Records to use >>
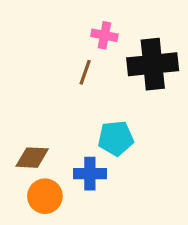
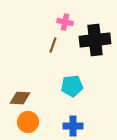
blue cross: (90, 174) -> (73, 126), moved

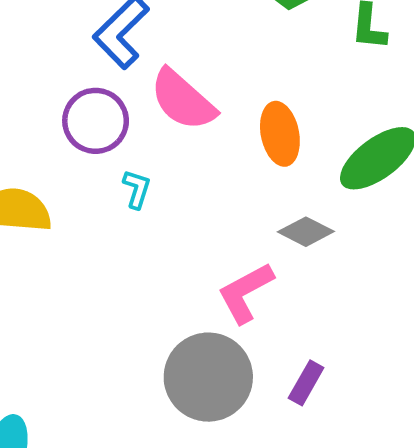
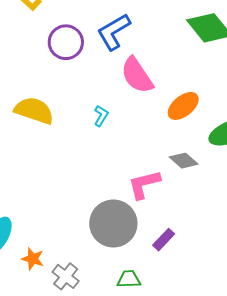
purple circle: (96, 121) -> (66, 42), moved
orange ellipse: (280, 134) -> (183, 106), turned 48

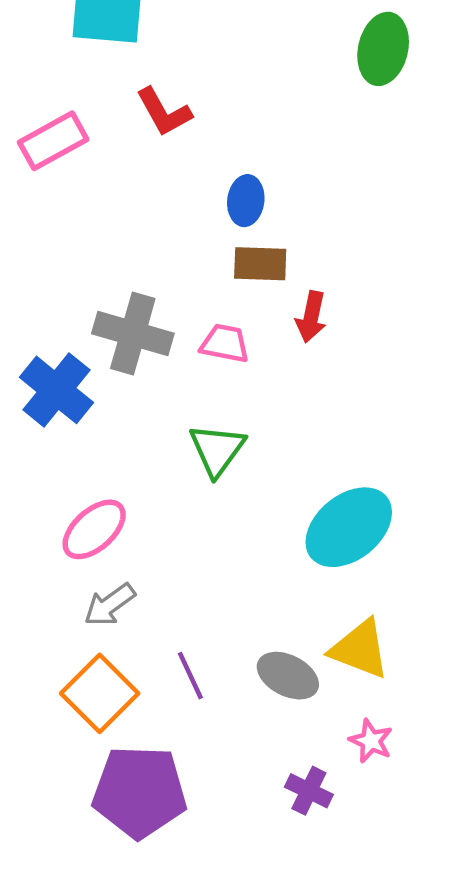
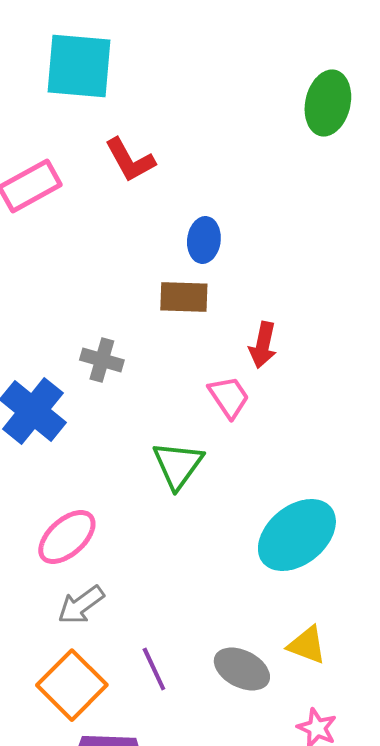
brown rectangle: (260, 264) -> (184, 297), moved
gray cross: (133, 333) -> (102, 360), size x0.6
pink trapezoid: (225, 343) -> (229, 397), moved, turned 45
yellow triangle: (360, 649) -> (307, 645), size x0.7

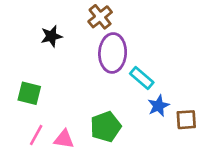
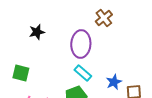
brown cross: (100, 17) -> (104, 18), moved
cyan rectangle: (142, 78) -> (83, 73), moved

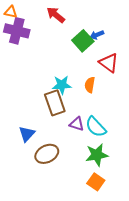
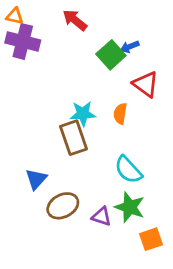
purple triangle: (77, 124) -> (102, 217), moved
green star: (97, 155) -> (130, 207), turned 30
orange square: (96, 182) -> (151, 239), moved, turned 36

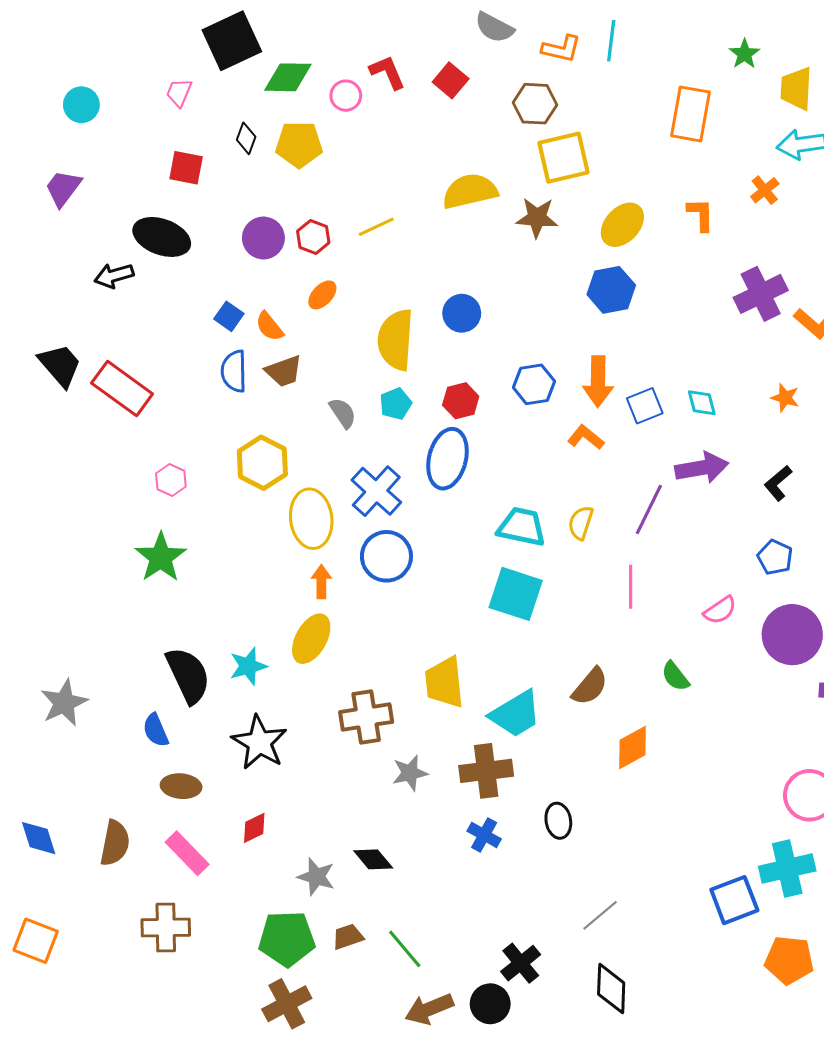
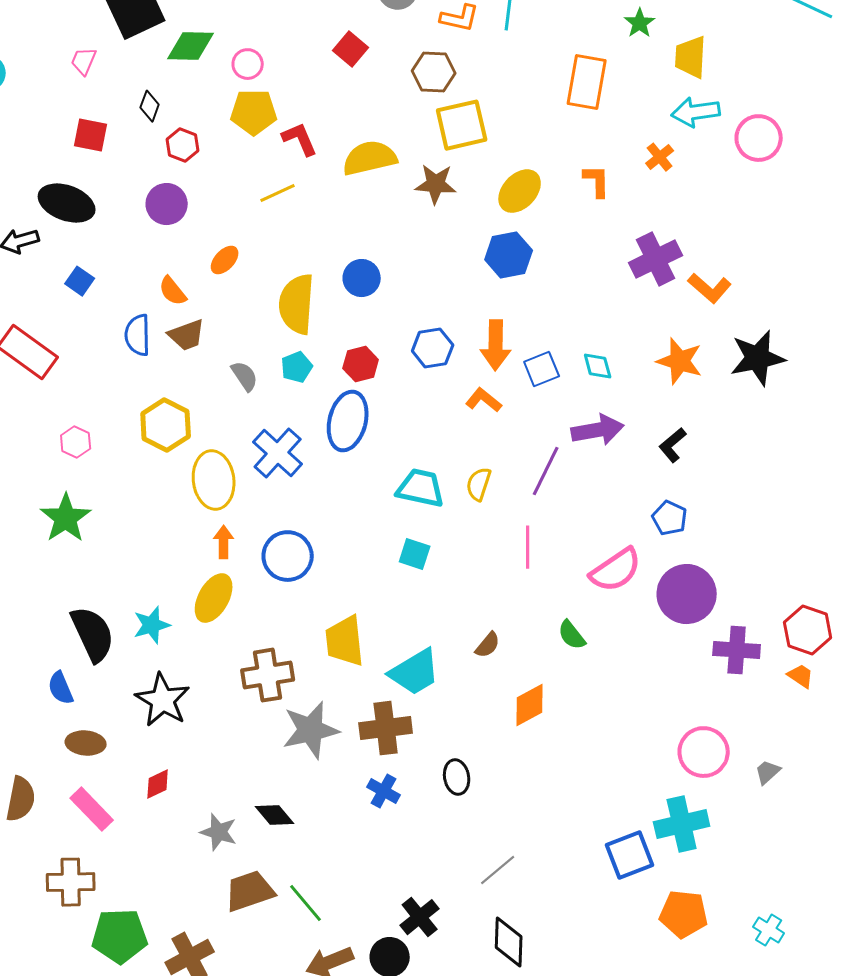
red L-shape: (387, 72) -> (300, 139), moved
yellow pentagon: (299, 144) -> (254, 112), moved
red hexagon: (313, 237) -> (183, 145), moved
blue square: (229, 316) -> (80, 281), moved
orange star: (785, 398) -> (680, 361), size x1.6
blue circle: (386, 556) -> (288, 556), moved
cyan square: (516, 594) -> (415, 554), size x0.6
pink semicircle: (720, 610) -> (616, 570), size x1.6
brown semicircle: (590, 686) -> (488, 645), size x0.7
gray star: (410, 773) -> (311, 730), size x1.6
brown trapezoid: (348, 937) -> (250, 891), size x1.6
green pentagon: (287, 939) -> (120, 936), moved

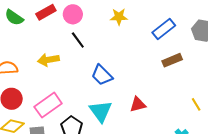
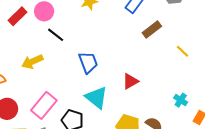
blue trapezoid: (102, 75) -> (88, 62), turned -140
yellow line: (196, 104) -> (182, 51), moved

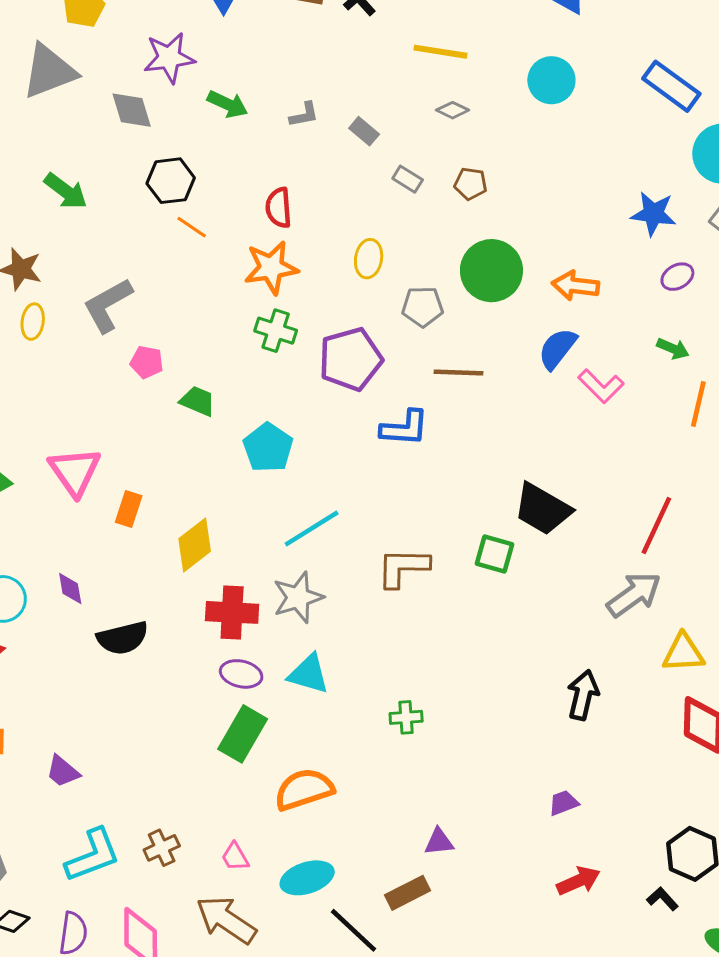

Task instructions >> Retype the entries above word for word, minus any images.

Exercise solution >>
blue cross: (90, 174) -> (73, 126), moved

purple circle: (96, 121) -> (66, 42), moved
orange ellipse: (280, 134) -> (183, 106), turned 48

brown rectangle: (260, 264) -> (184, 297), moved
gray cross: (133, 333) -> (102, 360), size x0.6
pink trapezoid: (225, 343) -> (229, 397), moved, turned 45
yellow triangle: (360, 649) -> (307, 645), size x0.7

brown cross: (100, 17) -> (104, 18), moved
cyan rectangle: (142, 78) -> (83, 73), moved

purple triangle: (77, 124) -> (102, 217), moved
green star: (97, 155) -> (130, 207), turned 30
orange square: (96, 182) -> (151, 239), moved, turned 36

red L-shape: (387, 72) -> (300, 139), moved
yellow pentagon: (299, 144) -> (254, 112), moved
red hexagon: (313, 237) -> (183, 145), moved
blue square: (229, 316) -> (80, 281), moved
orange star: (785, 398) -> (680, 361), size x1.6
blue circle: (386, 556) -> (288, 556), moved
cyan square: (516, 594) -> (415, 554), size x0.6
pink semicircle: (720, 610) -> (616, 570), size x1.6
brown semicircle: (590, 686) -> (488, 645), size x0.7
gray star: (410, 773) -> (311, 730), size x1.6
brown trapezoid: (348, 937) -> (250, 891), size x1.6
green pentagon: (287, 939) -> (120, 936), moved

blue trapezoid: (102, 75) -> (88, 62), turned -140
yellow line: (196, 104) -> (182, 51), moved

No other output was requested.